* Task input *

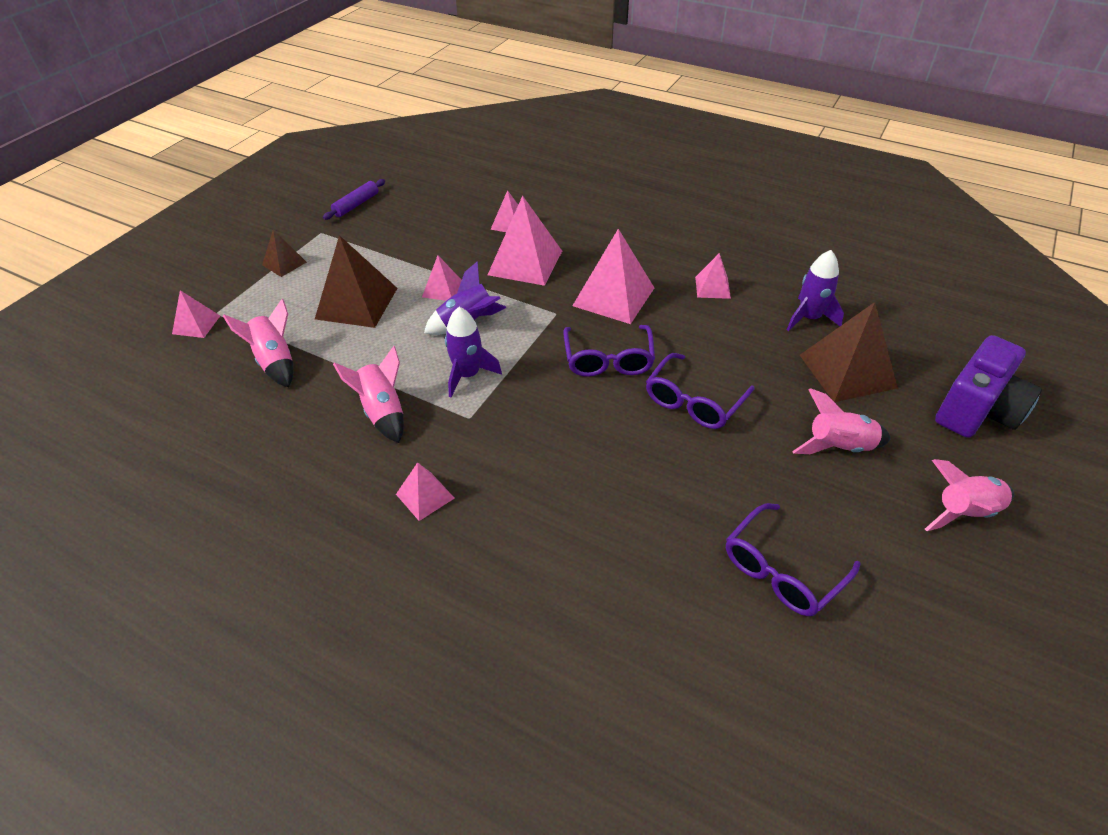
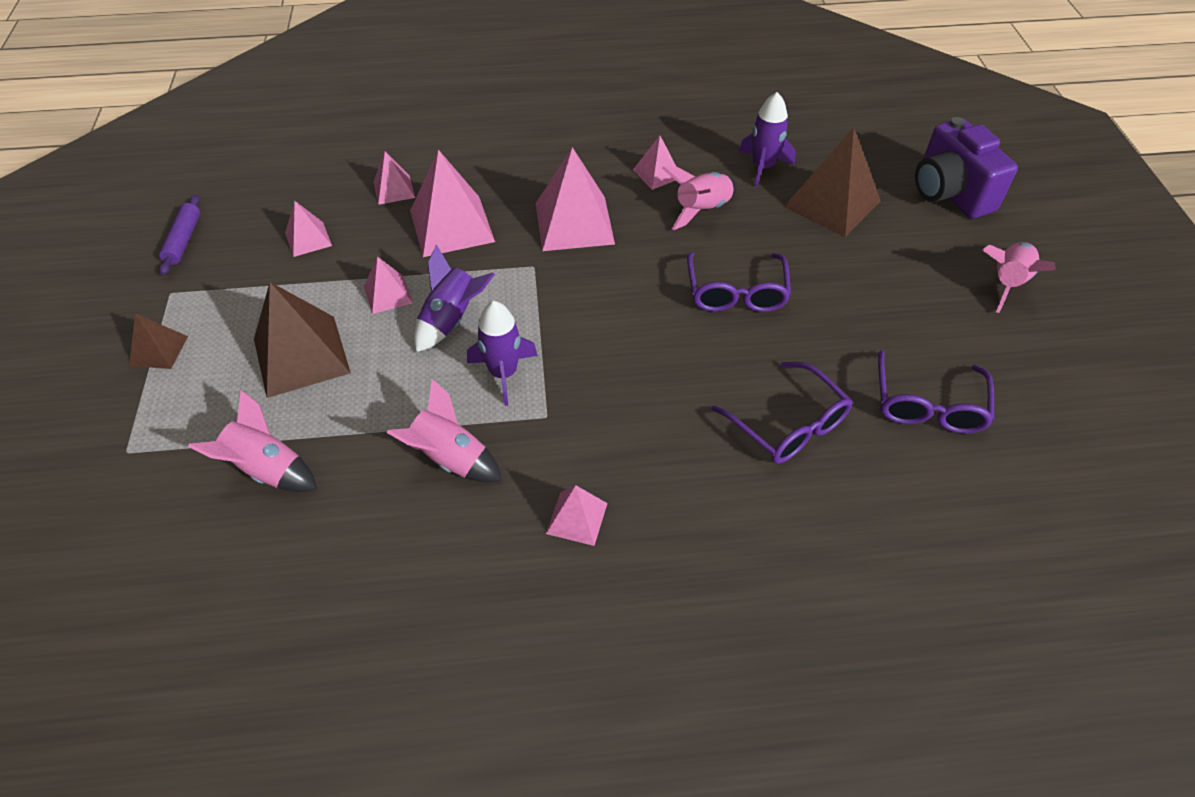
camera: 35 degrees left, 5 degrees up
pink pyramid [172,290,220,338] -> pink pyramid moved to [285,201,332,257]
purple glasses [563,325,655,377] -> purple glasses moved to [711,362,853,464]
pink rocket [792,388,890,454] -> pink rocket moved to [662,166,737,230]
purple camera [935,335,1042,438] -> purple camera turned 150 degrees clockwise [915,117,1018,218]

...

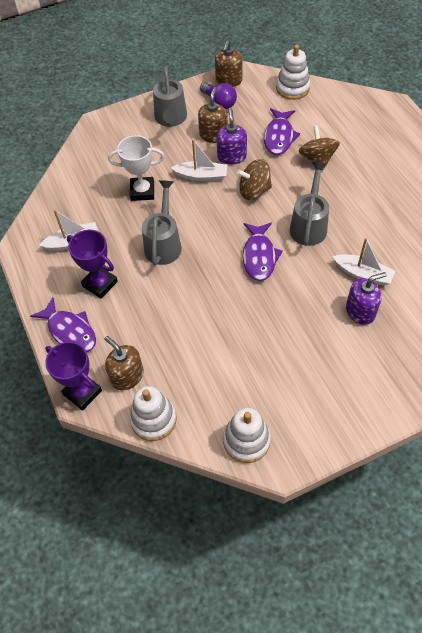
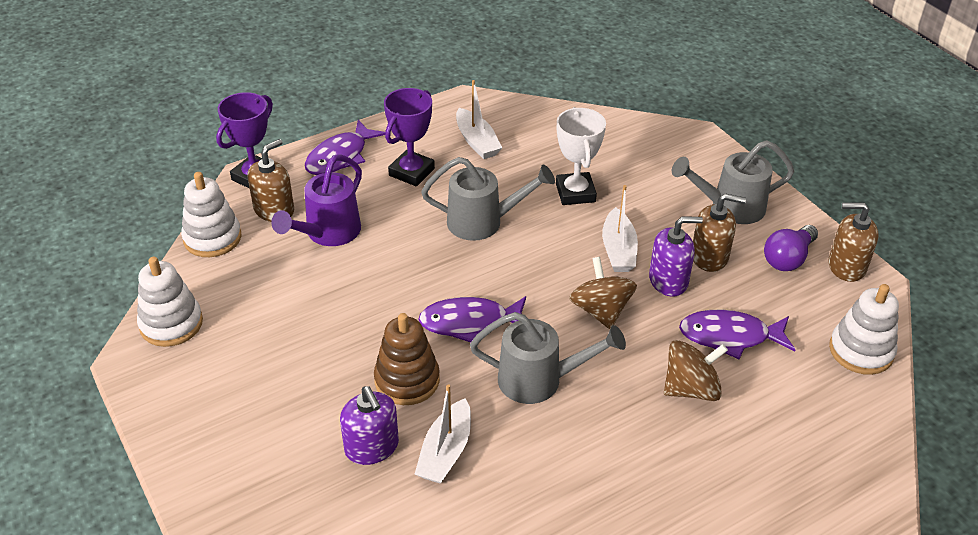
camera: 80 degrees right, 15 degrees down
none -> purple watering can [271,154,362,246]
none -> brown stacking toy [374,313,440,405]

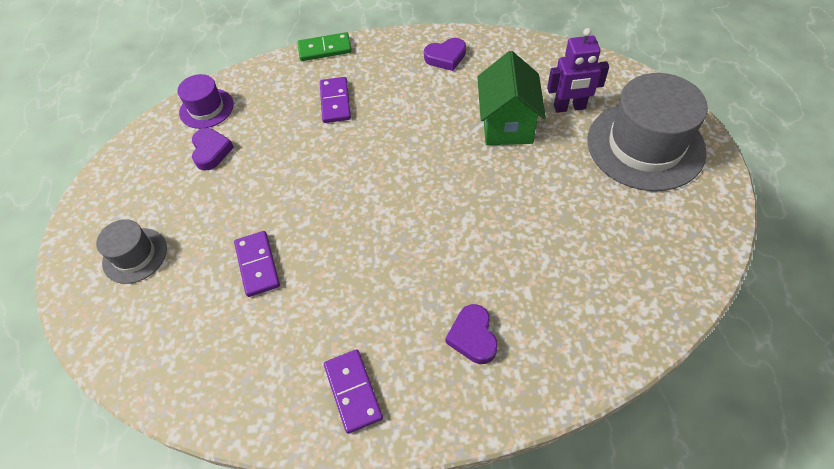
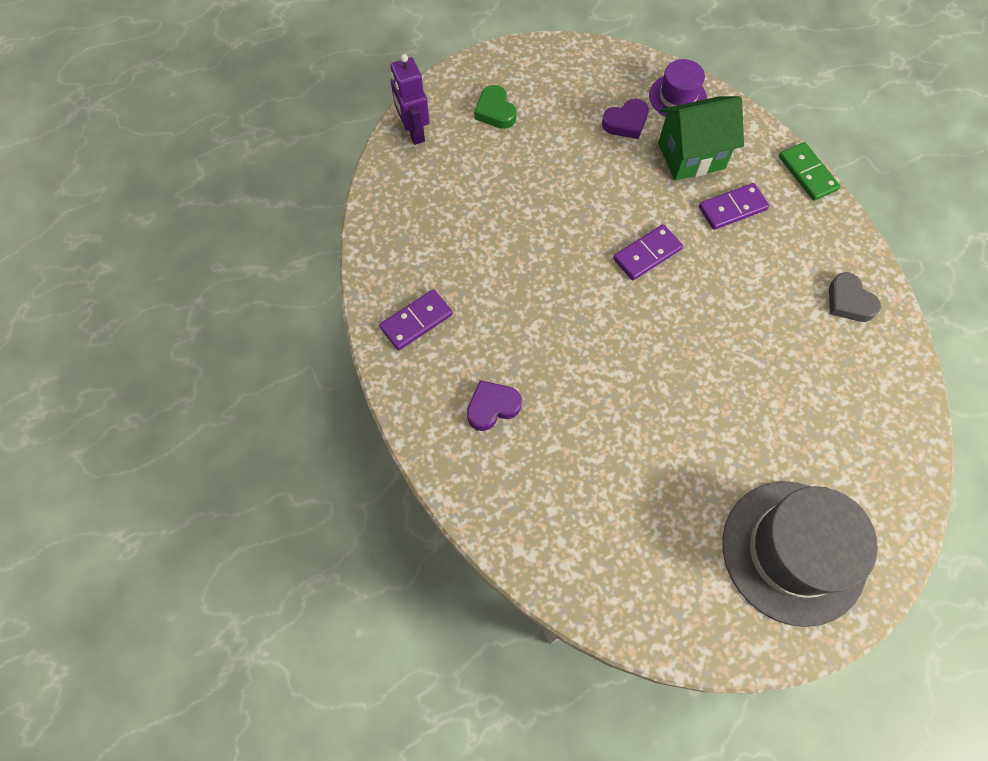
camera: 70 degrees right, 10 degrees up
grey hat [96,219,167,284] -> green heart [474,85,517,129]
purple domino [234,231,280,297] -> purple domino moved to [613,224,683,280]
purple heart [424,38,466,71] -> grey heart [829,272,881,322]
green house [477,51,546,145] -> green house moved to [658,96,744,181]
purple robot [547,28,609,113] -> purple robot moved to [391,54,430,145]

--

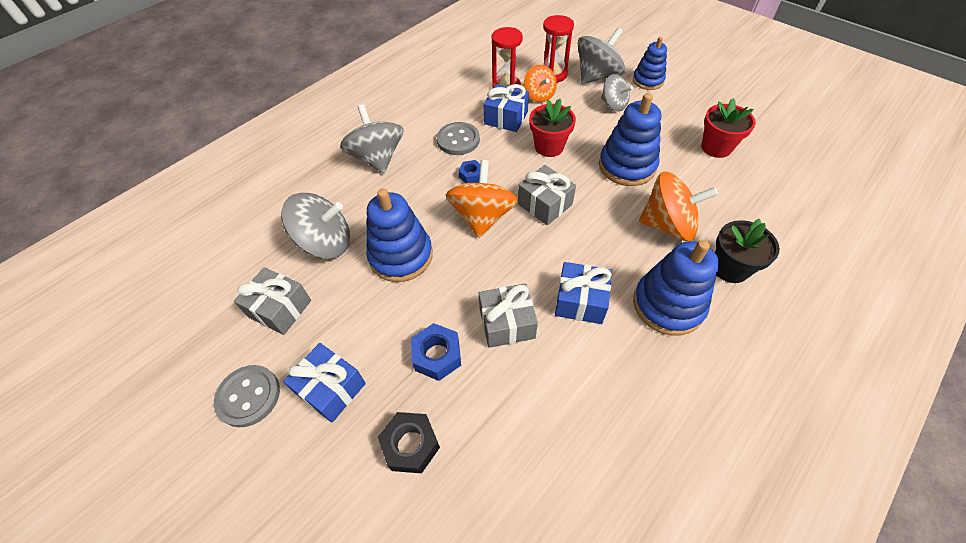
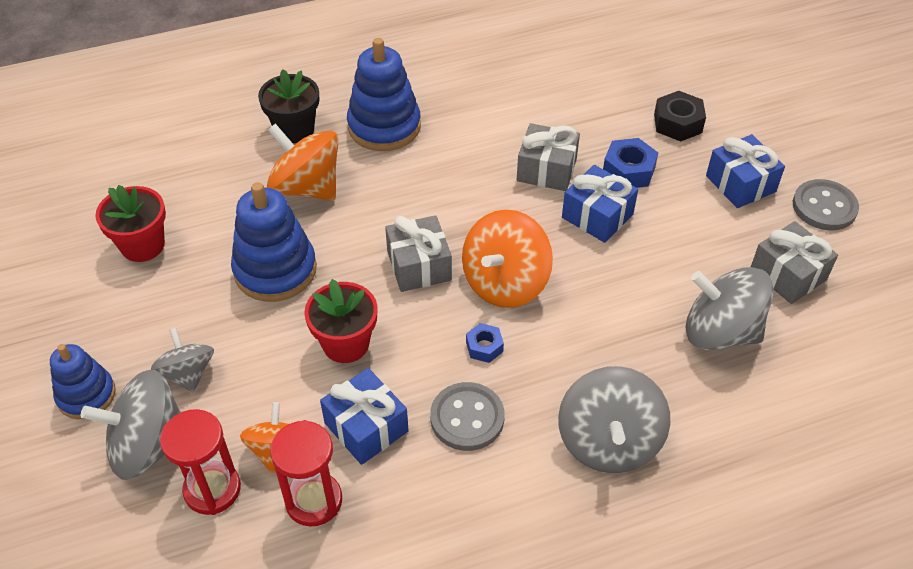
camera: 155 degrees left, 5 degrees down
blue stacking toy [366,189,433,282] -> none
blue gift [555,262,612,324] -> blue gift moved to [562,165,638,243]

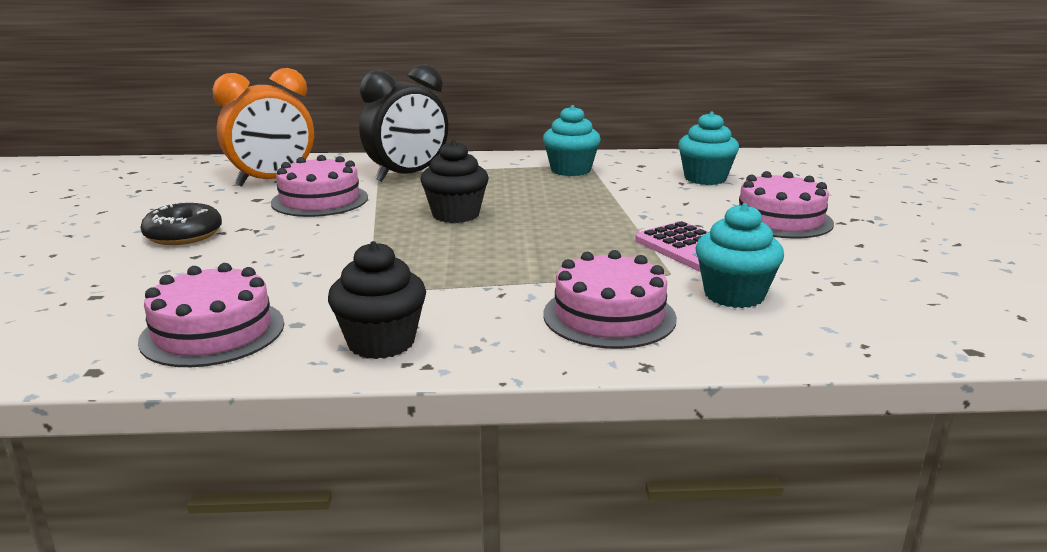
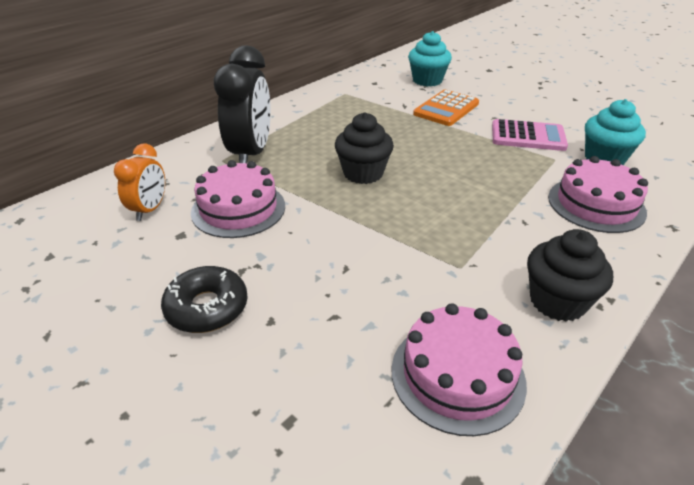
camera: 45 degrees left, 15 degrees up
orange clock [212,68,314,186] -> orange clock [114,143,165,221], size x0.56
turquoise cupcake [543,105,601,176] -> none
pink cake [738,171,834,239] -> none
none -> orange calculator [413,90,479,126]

* Exercise *
Show every line from the entries that includes the word "green".

* Answer to the problem *
grey hat [96,219,167,284] -> green heart [474,85,517,129]
green house [477,51,546,145] -> green house moved to [658,96,744,181]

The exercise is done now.